Top of Material provided

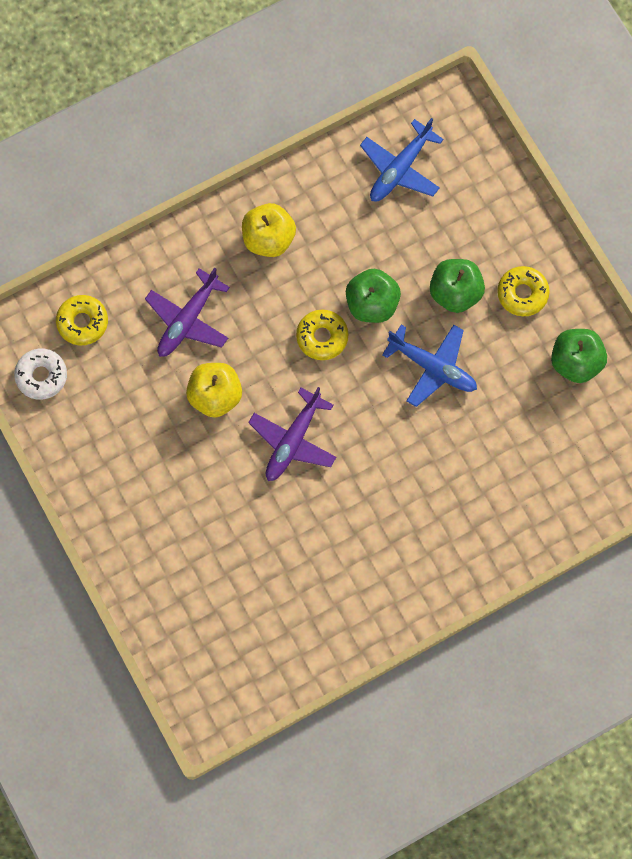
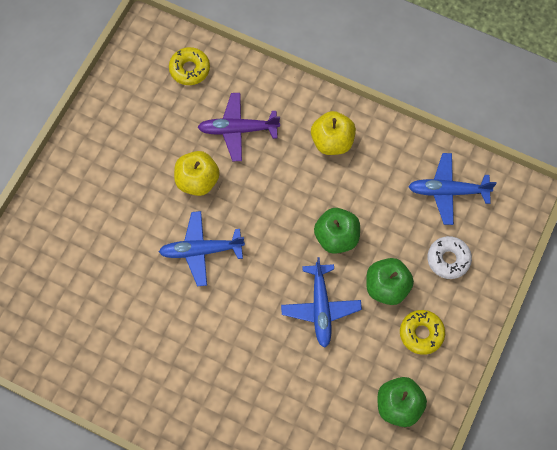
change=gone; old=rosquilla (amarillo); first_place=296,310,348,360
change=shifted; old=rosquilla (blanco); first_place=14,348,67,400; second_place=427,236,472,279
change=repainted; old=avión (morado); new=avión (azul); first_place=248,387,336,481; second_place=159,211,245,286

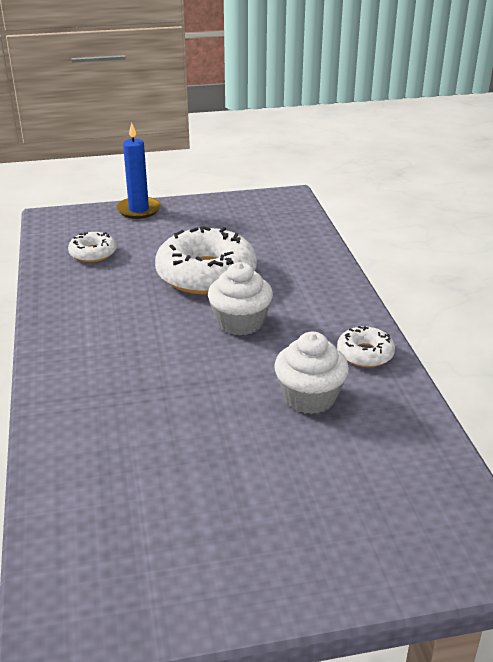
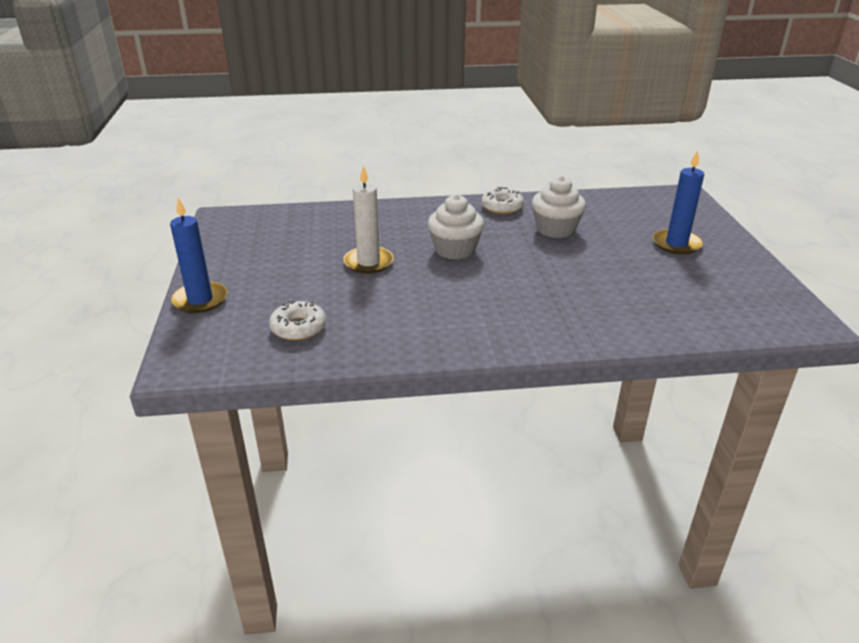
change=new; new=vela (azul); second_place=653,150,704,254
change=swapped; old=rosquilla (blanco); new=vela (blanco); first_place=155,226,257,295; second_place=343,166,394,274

Bottom of Material provided
Top of Material provided

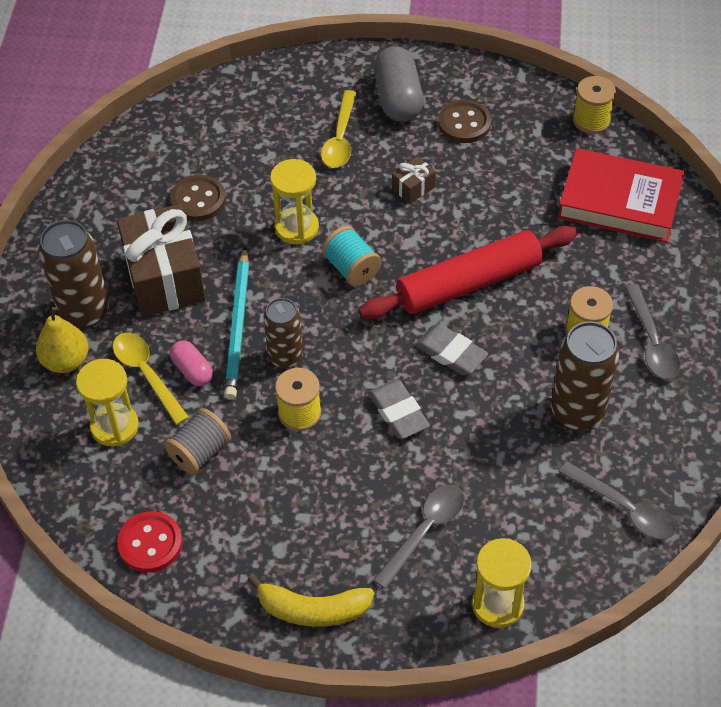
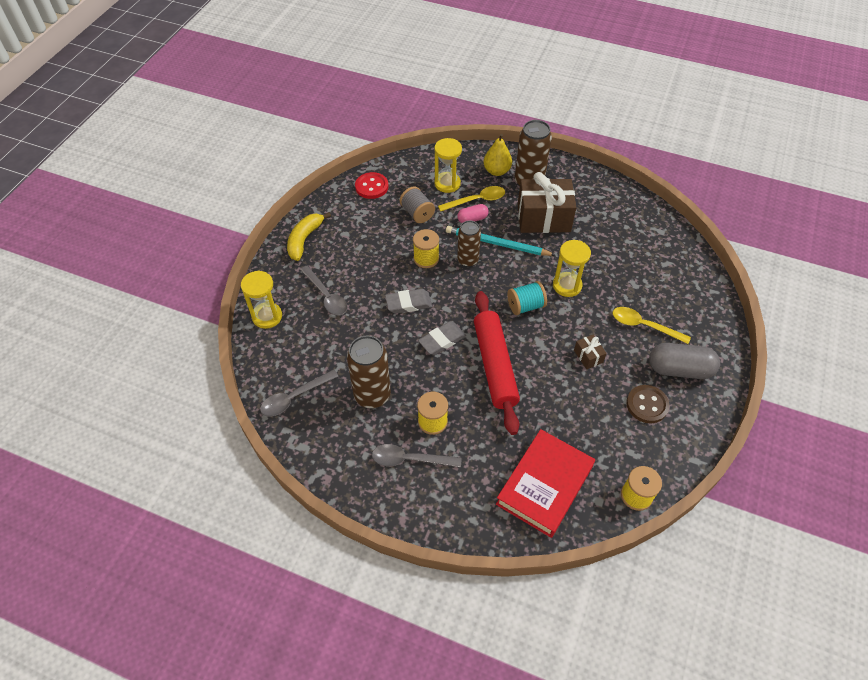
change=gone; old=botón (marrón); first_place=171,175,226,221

Bottom of Material provided

**Activity:** Please count the lines above containing "blanco"; number only.

**Answer to this exercise:** 2